Segment Start: Given information

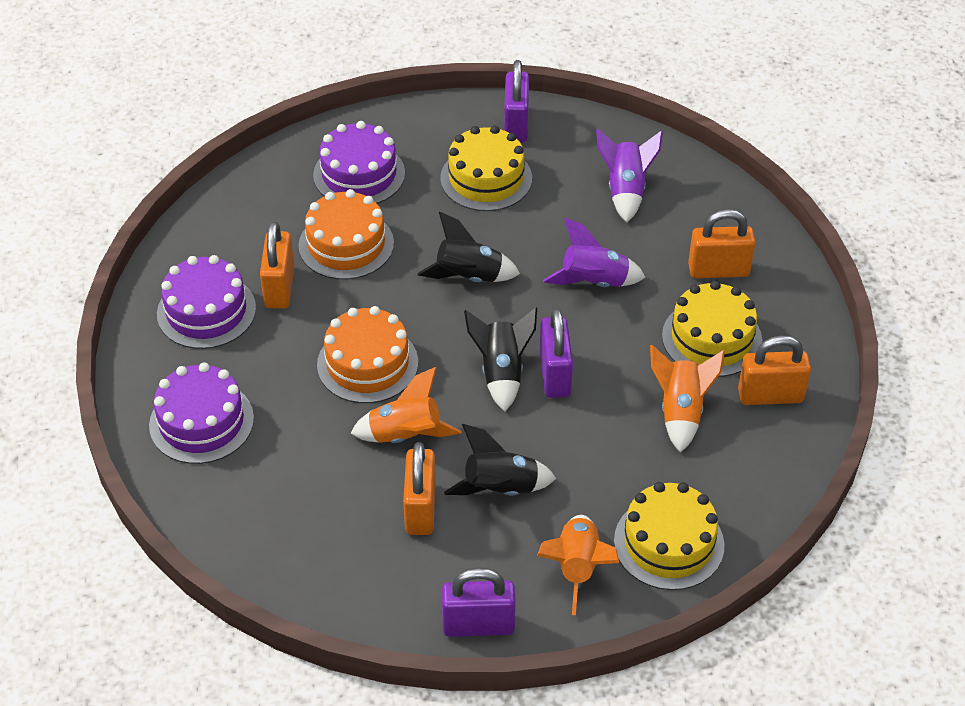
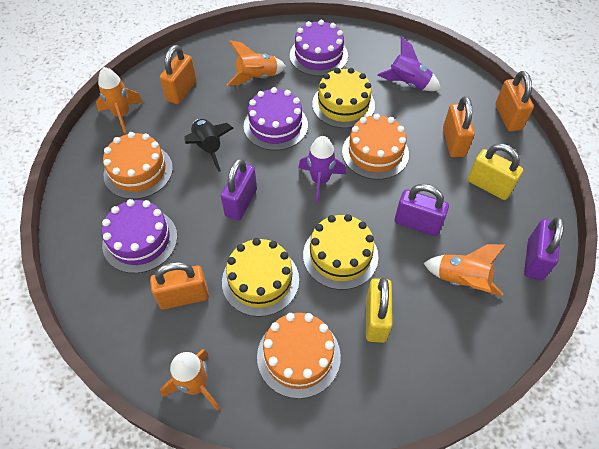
black rocket: 3 -> 1
orange cake: 2 -> 3
orange rocket: 3 -> 4
yellow padlock: 0 -> 2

Segment End: Given information

Problem details: The answer must be the listing above, restated word for word, with no images in it.

Written answer:
black rocket: 3 -> 1
orange cake: 2 -> 3
orange rocket: 3 -> 4
yellow padlock: 0 -> 2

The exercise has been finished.